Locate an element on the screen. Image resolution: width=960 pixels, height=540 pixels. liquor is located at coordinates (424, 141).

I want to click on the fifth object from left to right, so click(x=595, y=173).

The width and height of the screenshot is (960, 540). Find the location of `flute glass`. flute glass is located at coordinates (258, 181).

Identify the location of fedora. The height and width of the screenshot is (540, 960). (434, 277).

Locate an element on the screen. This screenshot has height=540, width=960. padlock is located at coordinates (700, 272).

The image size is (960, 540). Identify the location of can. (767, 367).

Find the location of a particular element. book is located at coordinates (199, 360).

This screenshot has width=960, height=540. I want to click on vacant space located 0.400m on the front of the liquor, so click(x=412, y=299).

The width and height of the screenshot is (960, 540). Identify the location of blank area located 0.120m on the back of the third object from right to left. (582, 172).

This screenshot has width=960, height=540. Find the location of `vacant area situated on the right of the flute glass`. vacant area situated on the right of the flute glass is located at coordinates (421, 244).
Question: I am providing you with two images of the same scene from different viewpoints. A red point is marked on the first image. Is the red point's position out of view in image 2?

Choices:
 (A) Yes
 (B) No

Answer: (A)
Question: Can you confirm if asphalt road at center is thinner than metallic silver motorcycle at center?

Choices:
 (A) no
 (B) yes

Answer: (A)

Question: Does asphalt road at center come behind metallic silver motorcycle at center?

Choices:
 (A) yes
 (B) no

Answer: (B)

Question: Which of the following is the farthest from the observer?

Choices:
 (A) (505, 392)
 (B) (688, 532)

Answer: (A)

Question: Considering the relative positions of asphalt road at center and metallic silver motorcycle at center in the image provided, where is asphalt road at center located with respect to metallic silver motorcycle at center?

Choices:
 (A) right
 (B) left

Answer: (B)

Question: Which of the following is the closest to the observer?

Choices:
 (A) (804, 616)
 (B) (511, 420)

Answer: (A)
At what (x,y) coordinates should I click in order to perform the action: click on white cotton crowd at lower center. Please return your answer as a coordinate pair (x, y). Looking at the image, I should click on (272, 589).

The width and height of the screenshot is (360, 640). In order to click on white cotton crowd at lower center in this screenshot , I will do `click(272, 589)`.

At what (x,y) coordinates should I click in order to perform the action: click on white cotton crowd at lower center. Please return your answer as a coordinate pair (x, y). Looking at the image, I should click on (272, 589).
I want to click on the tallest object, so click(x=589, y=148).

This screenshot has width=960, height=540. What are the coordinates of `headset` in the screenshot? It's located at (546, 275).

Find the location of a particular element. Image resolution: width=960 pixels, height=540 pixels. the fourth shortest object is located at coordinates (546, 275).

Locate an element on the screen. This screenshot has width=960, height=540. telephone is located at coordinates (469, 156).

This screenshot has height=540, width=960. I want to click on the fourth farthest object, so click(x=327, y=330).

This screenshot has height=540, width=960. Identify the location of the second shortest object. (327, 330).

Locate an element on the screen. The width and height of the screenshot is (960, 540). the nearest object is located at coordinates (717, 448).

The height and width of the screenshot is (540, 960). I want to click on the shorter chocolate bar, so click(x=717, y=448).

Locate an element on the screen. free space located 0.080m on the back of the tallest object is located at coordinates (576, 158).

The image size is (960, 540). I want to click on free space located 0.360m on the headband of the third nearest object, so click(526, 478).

+++++

• WHAT YOU HAVE TO DO: Pull out each line above that contains the word "Find", and copy those lines in their original order.

• EXPECTED ANSWER:
The width and height of the screenshot is (960, 540). Find the location of `flute glass`. flute glass is located at coordinates (258, 181).
Find the location of a particular element. book is located at coordinates (199, 360).
This screenshot has width=960, height=540. Find the location of `vacant area situated on the right of the flute glass`. vacant area situated on the right of the flute glass is located at coordinates (421, 244).
Find the location of a particular element. Image resolution: width=960 pixels, height=540 pixels. the fourth shortest object is located at coordinates (546, 275).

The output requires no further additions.